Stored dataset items
▶

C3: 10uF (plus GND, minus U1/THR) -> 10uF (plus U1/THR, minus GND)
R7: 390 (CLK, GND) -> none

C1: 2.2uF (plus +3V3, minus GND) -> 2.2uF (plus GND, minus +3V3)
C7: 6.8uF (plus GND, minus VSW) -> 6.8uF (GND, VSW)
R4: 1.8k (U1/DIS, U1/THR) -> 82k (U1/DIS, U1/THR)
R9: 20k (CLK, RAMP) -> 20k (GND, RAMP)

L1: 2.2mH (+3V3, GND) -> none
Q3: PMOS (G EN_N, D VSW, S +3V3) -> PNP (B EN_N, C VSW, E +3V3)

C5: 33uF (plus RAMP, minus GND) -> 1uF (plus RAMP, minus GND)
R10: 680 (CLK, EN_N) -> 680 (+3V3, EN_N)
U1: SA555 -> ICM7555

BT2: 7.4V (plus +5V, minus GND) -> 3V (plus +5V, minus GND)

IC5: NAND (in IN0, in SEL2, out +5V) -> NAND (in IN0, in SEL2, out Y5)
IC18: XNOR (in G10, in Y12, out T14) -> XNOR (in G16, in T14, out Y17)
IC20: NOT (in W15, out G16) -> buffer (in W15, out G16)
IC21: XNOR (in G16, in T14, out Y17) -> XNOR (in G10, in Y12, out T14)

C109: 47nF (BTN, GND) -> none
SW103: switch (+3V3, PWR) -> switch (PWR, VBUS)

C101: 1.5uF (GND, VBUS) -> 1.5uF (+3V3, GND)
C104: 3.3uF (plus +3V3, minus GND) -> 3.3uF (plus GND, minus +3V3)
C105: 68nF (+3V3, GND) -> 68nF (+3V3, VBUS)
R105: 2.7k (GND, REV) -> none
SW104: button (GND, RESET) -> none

◀

**Task requirements**
Produce the entries above once more, identical in every detail.

**Expected output**
C3: 10uF (plus GND, minus U1/THR) -> 10uF (plus U1/THR, minus GND)
R7: 390 (CLK, GND) -> none

C1: 2.2uF (plus +3V3, minus GND) -> 2.2uF (plus GND, minus +3V3)
C7: 6.8uF (plus GND, minus VSW) -> 6.8uF (GND, VSW)
R4: 1.8k (U1/DIS, U1/THR) -> 82k (U1/DIS, U1/THR)
R9: 20k (CLK, RAMP) -> 20k (GND, RAMP)

L1: 2.2mH (+3V3, GND) -> none
Q3: PMOS (G EN_N, D VSW, S +3V3) -> PNP (B EN_N, C VSW, E +3V3)

C5: 33uF (plus RAMP, minus GND) -> 1uF (plus RAMP, minus GND)
R10: 680 (CLK, EN_N) -> 680 (+3V3, EN_N)
U1: SA555 -> ICM7555

BT2: 7.4V (plus +5V, minus GND) -> 3V (plus +5V, minus GND)

IC5: NAND (in IN0, in SEL2, out +5V) -> NAND (in IN0, in SEL2, out Y5)
IC18: XNOR (in G10, in Y12, out T14) -> XNOR (in G16, in T14, out Y17)
IC20: NOT (in W15, out G16) -> buffer (in W15, out G16)
IC21: XNOR (in G16, in T14, out Y17) -> XNOR (in G10, in Y12, out T14)

C109: 47nF (BTN, GND) -> none
SW103: switch (+3V3, PWR) -> switch (PWR, VBUS)

C101: 1.5uF (GND, VBUS) -> 1.5uF (+3V3, GND)
C104: 3.3uF (plus +3V3, minus GND) -> 3.3uF (plus GND, minus +3V3)
C105: 68nF (+3V3, GND) -> 68nF (+3V3, VBUS)
R105: 2.7k (GND, REV) -> none
SW104: button (GND, RESET) -> none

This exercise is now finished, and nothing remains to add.